Your reply must hold the lines from the one containing "purple line: (172, 112) -> (253, 189), moved" to the end of the entries, copied exactly, with pictures excluded.

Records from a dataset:
● ● ● ●

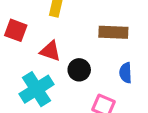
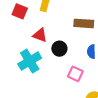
red square: (16, 30) -> (20, 11), moved

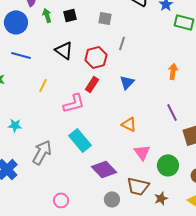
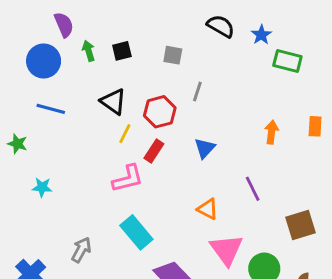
yellow line: (43, 85) -> (125, 134), moved
purple line: (172, 112) -> (253, 189), moved
cyan star: (15, 125) -> (42, 187), moved
gray arrow: (42, 152) -> (81, 250), size x0.7
pink triangle: (142, 152) -> (227, 250), size x1.4

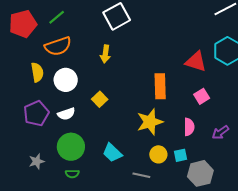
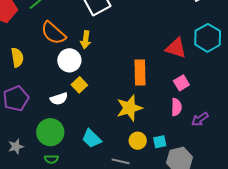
orange semicircle: (58, 46) -> (53, 33), moved, turned 60
white circle: (66, 80) -> (69, 60), moved
white semicircle: (66, 114) -> (59, 99), moved
pink semicircle: (189, 127) -> (176, 107), moved

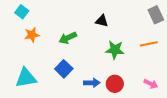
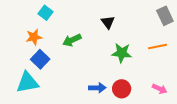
cyan square: (22, 12) -> (45, 13), moved
black triangle: (102, 21) -> (108, 22), turned 40
blue square: (64, 69) -> (40, 59), moved

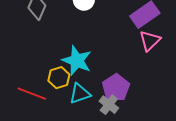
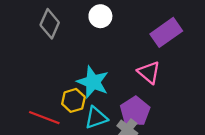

● ● ● ●

* **TASK ANSWER**
purple line: (172, 112) -> (253, 189), moved
cyan star: (15, 125) -> (42, 187), moved
gray arrow: (42, 152) -> (81, 250), size x0.7
pink triangle: (142, 152) -> (227, 250), size x1.4

orange semicircle: (58, 46) -> (53, 33), moved, turned 60
white circle: (66, 80) -> (69, 60), moved
white semicircle: (66, 114) -> (59, 99), moved
pink semicircle: (189, 127) -> (176, 107), moved

cyan square: (22, 12) -> (45, 13), moved
black triangle: (102, 21) -> (108, 22), turned 40
blue square: (64, 69) -> (40, 59), moved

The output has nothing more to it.